● RECORD EXTRACTS
»»

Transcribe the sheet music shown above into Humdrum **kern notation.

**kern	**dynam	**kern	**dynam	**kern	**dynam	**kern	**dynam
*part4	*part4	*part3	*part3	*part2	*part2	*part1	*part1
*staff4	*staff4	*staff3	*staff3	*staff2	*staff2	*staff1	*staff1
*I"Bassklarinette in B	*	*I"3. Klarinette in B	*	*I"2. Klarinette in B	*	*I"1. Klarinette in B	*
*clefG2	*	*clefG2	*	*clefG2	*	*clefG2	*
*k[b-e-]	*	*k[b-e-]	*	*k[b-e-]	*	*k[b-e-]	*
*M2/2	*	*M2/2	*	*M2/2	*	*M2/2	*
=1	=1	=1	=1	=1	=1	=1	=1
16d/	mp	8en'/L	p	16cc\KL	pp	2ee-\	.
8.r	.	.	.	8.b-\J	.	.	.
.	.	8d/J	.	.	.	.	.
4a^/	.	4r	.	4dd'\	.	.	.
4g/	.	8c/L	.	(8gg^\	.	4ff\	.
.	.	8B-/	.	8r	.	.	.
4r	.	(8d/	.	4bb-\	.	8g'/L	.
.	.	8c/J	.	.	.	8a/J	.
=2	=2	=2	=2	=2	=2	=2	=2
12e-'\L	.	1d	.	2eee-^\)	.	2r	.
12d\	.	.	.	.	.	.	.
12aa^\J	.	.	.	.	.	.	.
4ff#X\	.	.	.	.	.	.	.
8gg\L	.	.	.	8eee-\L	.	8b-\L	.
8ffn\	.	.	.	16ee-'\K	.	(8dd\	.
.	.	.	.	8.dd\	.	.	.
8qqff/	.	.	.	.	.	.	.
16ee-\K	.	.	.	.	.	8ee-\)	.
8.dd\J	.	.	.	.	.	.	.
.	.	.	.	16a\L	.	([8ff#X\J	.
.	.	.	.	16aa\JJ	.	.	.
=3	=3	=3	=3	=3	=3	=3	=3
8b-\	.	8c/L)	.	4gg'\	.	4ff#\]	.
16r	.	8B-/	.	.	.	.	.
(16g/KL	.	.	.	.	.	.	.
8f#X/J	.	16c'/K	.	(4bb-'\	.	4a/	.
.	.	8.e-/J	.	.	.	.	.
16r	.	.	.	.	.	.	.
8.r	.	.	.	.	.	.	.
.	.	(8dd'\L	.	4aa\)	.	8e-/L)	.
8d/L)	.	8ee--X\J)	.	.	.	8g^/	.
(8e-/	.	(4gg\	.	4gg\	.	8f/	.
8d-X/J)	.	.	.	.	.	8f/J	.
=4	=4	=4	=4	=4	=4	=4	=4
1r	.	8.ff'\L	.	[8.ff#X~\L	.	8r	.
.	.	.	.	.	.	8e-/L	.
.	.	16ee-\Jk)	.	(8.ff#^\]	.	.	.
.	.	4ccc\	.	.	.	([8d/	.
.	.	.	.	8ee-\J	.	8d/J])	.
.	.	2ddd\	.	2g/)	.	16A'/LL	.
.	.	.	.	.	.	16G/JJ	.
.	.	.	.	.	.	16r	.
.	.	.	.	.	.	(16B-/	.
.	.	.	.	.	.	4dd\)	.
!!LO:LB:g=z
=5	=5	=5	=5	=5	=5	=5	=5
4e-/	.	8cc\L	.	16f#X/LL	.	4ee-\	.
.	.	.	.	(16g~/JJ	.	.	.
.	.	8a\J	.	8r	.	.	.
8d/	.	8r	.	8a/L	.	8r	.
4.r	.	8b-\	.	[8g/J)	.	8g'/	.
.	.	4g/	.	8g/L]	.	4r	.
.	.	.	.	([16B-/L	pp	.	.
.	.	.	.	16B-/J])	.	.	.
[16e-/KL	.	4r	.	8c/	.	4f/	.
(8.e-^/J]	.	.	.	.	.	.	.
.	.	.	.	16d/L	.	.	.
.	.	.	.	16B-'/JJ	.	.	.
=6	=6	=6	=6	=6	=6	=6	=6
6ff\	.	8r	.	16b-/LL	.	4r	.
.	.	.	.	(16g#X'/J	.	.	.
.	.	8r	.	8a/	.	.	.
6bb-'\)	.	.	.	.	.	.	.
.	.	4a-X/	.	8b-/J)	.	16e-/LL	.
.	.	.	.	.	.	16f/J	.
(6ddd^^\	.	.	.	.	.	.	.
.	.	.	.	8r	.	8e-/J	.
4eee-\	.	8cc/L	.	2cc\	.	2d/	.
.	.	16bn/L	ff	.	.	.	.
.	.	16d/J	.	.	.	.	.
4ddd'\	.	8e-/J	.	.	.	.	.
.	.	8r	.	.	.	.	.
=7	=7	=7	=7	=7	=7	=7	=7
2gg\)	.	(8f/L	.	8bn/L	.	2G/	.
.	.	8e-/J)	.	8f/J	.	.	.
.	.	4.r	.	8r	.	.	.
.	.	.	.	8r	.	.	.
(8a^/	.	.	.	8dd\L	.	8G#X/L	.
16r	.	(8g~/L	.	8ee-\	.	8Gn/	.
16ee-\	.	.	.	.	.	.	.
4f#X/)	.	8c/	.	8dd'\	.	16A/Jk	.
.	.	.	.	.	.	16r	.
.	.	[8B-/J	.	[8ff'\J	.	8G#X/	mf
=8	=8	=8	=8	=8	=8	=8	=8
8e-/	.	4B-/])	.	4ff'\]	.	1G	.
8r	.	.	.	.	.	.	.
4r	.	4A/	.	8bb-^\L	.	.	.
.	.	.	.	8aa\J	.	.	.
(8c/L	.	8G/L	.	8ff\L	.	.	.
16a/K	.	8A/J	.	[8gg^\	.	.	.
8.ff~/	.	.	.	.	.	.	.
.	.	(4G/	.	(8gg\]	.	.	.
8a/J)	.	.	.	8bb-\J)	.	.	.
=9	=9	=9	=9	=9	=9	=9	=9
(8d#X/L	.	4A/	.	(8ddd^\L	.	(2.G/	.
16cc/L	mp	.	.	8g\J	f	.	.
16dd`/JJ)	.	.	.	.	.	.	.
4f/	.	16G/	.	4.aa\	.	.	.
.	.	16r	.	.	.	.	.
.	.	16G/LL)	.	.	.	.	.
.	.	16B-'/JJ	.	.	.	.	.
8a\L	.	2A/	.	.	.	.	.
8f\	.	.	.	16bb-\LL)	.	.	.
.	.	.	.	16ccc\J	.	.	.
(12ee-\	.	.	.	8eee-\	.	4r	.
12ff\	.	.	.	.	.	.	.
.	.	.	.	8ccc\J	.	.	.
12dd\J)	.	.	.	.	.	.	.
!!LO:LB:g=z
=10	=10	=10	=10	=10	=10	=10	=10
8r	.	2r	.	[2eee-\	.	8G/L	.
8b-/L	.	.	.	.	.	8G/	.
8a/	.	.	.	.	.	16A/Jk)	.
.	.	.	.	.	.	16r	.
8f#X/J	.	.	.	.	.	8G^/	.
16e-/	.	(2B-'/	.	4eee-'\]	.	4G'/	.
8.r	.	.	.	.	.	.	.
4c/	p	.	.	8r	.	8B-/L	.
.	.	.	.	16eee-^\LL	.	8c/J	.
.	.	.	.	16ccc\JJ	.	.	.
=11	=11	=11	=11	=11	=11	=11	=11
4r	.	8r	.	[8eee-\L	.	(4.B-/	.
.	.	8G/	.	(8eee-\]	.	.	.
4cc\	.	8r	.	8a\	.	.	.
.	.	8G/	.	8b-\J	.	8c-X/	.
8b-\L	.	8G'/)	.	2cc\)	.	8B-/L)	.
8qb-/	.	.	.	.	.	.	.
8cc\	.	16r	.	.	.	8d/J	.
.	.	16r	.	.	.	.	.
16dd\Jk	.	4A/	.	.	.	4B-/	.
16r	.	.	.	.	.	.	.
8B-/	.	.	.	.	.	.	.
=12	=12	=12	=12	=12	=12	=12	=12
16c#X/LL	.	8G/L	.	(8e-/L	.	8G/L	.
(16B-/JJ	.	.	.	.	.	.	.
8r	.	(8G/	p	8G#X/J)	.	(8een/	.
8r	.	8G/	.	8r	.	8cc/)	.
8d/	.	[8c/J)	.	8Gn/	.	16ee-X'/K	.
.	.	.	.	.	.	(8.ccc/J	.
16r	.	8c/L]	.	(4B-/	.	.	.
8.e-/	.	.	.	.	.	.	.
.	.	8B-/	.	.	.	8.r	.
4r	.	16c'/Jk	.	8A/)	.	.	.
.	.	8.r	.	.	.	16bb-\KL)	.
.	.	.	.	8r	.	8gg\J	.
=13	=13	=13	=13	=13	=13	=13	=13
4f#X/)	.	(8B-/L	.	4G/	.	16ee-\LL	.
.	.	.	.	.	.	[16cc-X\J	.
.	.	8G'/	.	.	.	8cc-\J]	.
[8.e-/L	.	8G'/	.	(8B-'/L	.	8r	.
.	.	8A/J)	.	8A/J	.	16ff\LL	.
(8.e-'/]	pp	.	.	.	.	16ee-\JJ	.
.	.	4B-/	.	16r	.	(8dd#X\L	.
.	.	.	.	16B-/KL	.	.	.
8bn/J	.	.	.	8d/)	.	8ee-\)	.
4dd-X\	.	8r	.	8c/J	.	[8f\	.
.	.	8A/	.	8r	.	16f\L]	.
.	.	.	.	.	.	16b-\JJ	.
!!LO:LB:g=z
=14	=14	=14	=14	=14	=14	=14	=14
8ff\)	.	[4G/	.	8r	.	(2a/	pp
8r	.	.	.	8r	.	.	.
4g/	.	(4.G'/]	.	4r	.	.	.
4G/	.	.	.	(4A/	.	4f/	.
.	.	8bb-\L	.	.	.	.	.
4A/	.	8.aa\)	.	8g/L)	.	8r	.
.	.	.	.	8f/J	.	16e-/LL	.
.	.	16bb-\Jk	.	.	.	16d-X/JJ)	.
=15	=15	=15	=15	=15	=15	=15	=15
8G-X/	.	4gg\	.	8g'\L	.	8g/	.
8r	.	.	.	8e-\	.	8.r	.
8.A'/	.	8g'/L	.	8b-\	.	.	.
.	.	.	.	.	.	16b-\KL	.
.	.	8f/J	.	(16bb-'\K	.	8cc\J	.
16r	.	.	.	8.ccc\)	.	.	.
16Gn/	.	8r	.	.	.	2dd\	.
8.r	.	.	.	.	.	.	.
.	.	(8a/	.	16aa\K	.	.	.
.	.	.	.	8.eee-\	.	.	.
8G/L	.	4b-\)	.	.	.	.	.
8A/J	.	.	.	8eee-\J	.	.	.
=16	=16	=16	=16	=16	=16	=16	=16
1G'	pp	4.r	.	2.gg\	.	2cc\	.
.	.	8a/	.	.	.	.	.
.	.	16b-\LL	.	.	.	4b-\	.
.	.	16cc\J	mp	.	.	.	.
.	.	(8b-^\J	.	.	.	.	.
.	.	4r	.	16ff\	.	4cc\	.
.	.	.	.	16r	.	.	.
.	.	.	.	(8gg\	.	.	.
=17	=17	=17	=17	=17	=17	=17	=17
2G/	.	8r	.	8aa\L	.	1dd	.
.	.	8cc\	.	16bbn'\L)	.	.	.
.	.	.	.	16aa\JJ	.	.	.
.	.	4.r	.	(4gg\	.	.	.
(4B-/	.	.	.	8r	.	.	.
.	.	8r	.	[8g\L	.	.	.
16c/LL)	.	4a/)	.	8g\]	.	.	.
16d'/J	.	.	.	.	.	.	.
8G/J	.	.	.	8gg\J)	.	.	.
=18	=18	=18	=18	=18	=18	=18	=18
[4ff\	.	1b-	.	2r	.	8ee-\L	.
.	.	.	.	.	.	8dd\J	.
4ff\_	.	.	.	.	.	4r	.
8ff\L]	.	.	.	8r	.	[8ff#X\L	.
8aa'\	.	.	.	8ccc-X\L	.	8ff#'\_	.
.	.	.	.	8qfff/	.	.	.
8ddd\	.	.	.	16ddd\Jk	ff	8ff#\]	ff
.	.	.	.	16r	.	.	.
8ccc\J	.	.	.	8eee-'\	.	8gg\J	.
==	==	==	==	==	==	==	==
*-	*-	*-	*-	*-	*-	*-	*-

««

● PROBLEM DETAILS
Report how many of the lines above contain the string "kern", counting a line only when the letters match in case. Give the number alone.

● RESULT
2